## TASK GOAL
Among the entries below, find the lines with the word "white" and copy them.

## RECORDS FOR THIS TASK
[Start of section]

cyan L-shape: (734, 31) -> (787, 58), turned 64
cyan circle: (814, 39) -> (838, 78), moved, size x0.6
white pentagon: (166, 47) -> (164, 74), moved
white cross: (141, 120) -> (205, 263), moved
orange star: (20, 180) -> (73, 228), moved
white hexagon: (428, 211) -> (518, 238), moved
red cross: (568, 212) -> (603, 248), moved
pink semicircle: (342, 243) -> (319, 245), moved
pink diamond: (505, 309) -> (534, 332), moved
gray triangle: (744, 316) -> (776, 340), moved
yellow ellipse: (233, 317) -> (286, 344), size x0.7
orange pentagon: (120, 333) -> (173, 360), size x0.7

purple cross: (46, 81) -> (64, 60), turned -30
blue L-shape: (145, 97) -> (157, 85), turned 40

[End of section]
[Start of section]

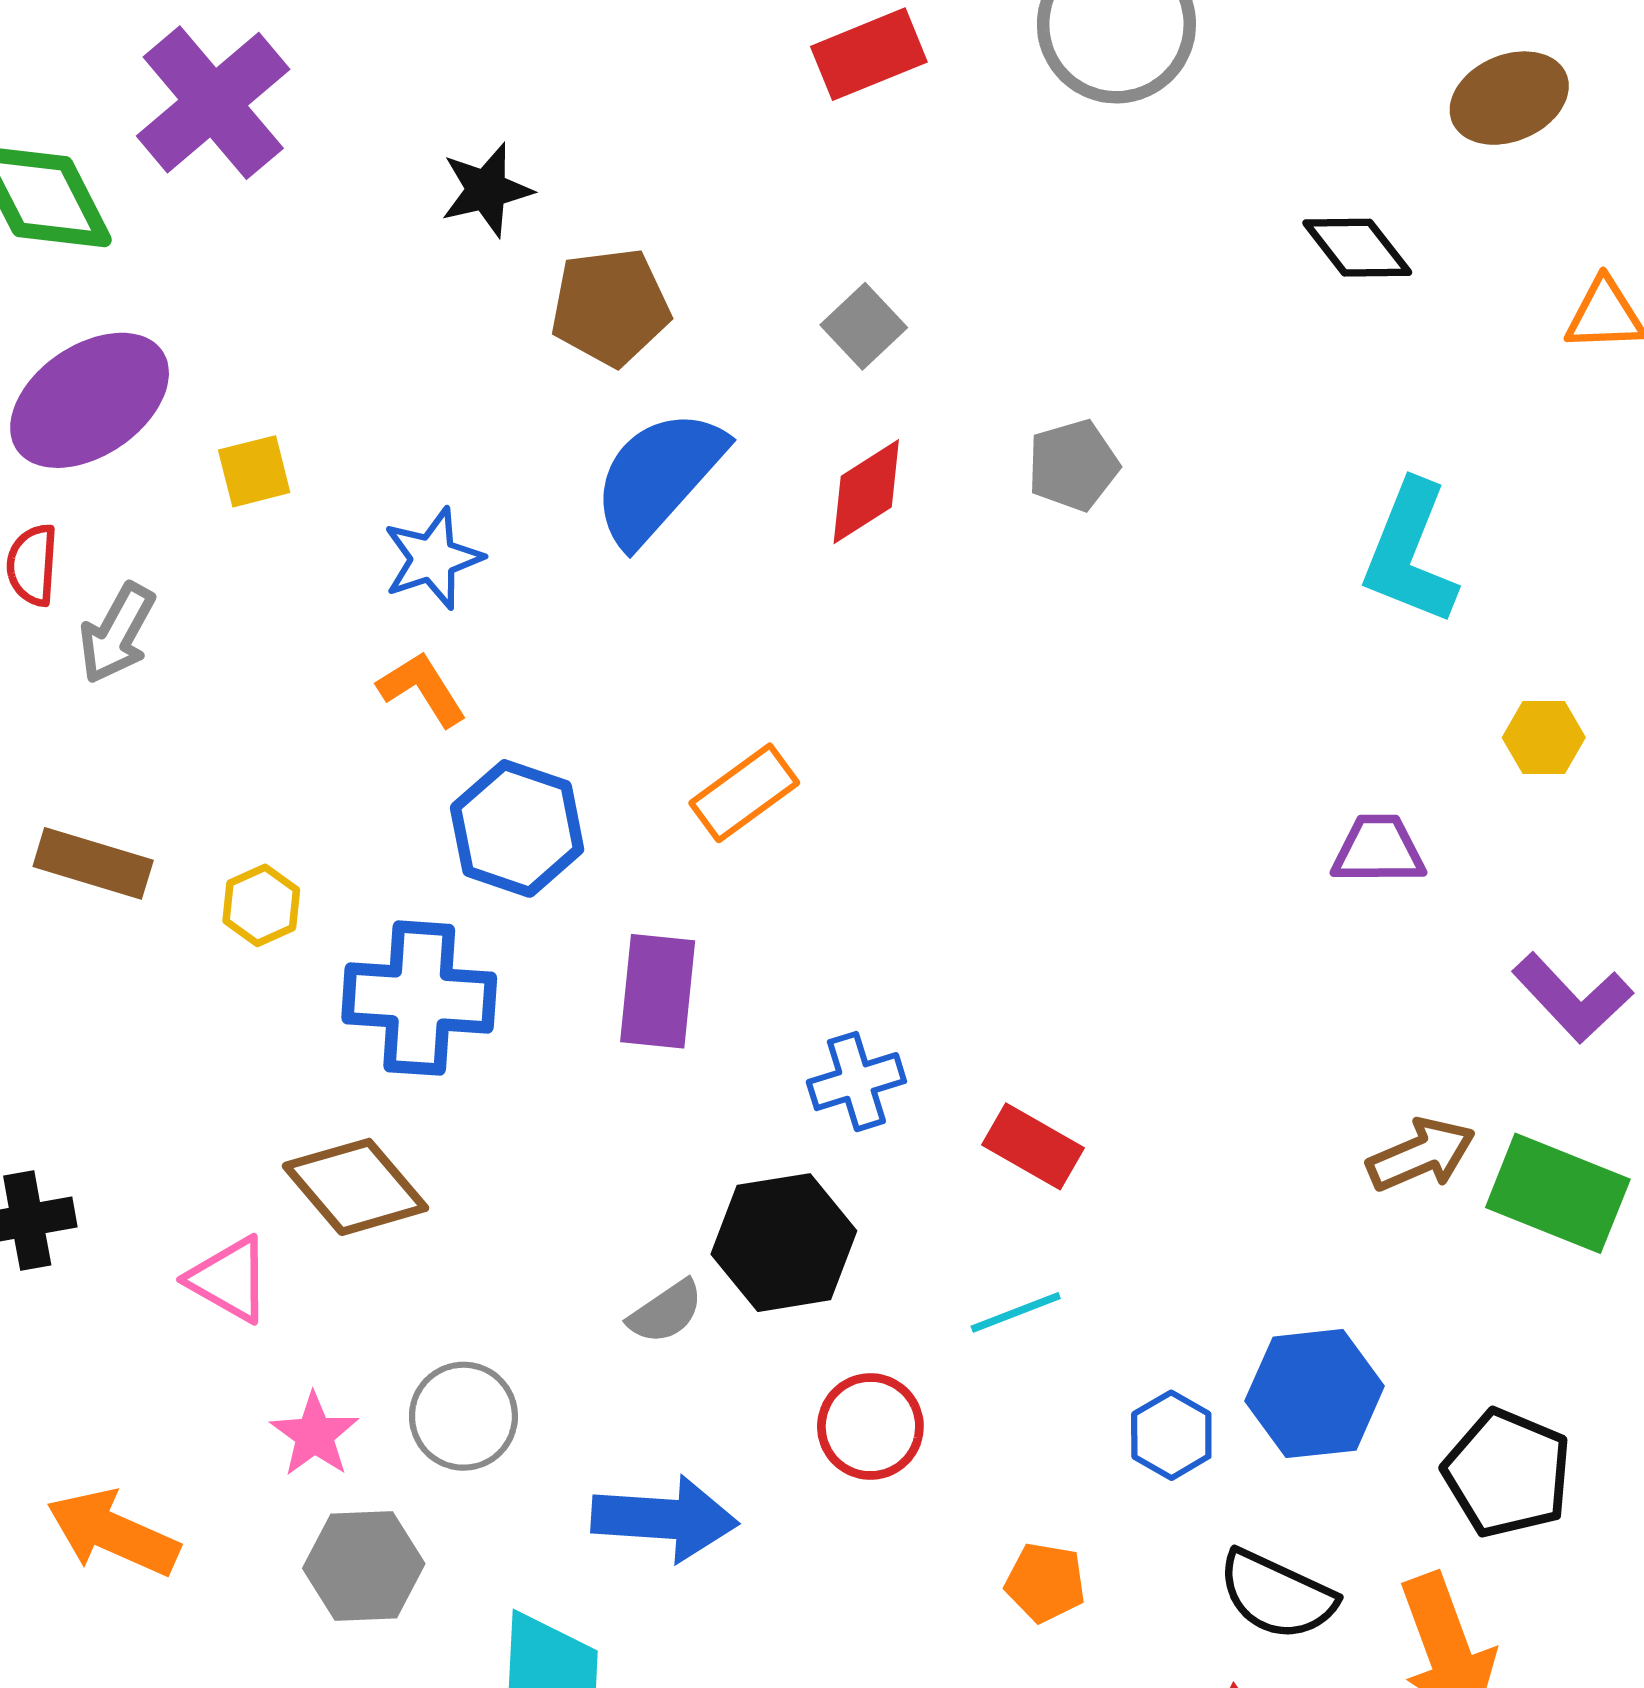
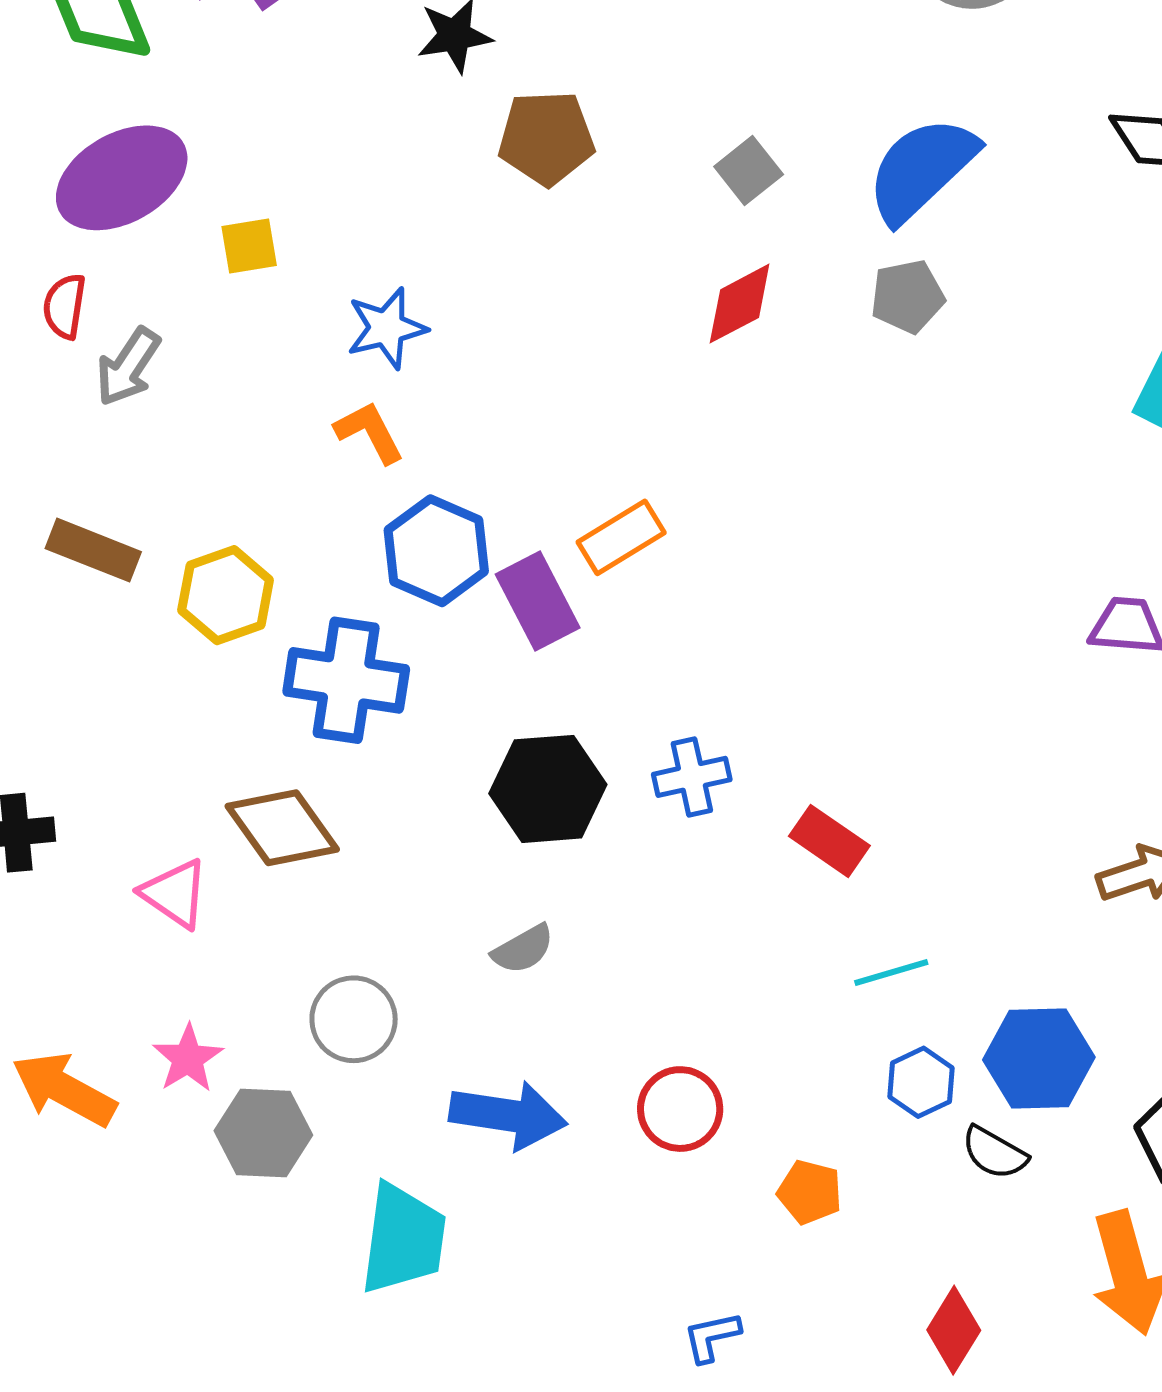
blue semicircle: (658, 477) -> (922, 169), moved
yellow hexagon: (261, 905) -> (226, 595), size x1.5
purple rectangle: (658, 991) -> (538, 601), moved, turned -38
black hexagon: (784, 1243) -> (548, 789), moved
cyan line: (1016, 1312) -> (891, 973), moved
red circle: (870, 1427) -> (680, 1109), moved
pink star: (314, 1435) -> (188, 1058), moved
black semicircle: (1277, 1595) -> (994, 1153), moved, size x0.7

[End of section]

## TASK SOLUTION
white pentagon: (166, 47) -> (164, 74), moved
white cross: (141, 120) -> (205, 263), moved
white hexagon: (428, 211) -> (518, 238), moved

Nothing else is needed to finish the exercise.